▶ [Raw data]
○ ○ ○ ○ ○

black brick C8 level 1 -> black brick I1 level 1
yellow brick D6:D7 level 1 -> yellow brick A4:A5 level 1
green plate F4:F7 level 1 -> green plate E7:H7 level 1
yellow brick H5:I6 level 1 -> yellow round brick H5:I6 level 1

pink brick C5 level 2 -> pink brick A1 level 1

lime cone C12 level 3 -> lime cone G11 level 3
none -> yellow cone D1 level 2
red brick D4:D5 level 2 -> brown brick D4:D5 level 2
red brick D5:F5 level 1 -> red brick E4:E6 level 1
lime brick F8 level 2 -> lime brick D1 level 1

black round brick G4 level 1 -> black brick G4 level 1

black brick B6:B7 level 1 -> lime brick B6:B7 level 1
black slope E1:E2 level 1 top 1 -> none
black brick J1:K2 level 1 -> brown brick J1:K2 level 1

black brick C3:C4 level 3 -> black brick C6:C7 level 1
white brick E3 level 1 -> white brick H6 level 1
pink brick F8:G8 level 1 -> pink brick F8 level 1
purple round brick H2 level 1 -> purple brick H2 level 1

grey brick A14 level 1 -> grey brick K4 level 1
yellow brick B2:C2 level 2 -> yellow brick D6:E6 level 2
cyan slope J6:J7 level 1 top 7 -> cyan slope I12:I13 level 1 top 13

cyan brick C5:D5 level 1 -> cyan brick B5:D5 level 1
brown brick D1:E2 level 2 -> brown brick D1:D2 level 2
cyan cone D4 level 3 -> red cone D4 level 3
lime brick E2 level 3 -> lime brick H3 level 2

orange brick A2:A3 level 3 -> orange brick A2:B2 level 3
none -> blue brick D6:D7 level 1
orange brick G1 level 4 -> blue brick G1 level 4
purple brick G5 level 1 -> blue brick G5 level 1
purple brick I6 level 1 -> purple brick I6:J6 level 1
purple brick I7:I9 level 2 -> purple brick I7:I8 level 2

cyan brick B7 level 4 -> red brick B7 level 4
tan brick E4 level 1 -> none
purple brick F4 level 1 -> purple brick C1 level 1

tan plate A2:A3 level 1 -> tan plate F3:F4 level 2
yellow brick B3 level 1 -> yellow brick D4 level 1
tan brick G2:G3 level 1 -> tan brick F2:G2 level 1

○ ○ ○ ○ ○

▶ [About this exercise] From the line with "purple brick I6 level" through the final line of the records, return each line exactly. Leave out the rest.

▶ [Task answer]
purple brick I6 level 1 -> purple brick I6:J6 level 1
purple brick I7:I9 level 2 -> purple brick I7:I8 level 2

cyan brick B7 level 4 -> red brick B7 level 4
tan brick E4 level 1 -> none
purple brick F4 level 1 -> purple brick C1 level 1

tan plate A2:A3 level 1 -> tan plate F3:F4 level 2
yellow brick B3 level 1 -> yellow brick D4 level 1
tan brick G2:G3 level 1 -> tan brick F2:G2 level 1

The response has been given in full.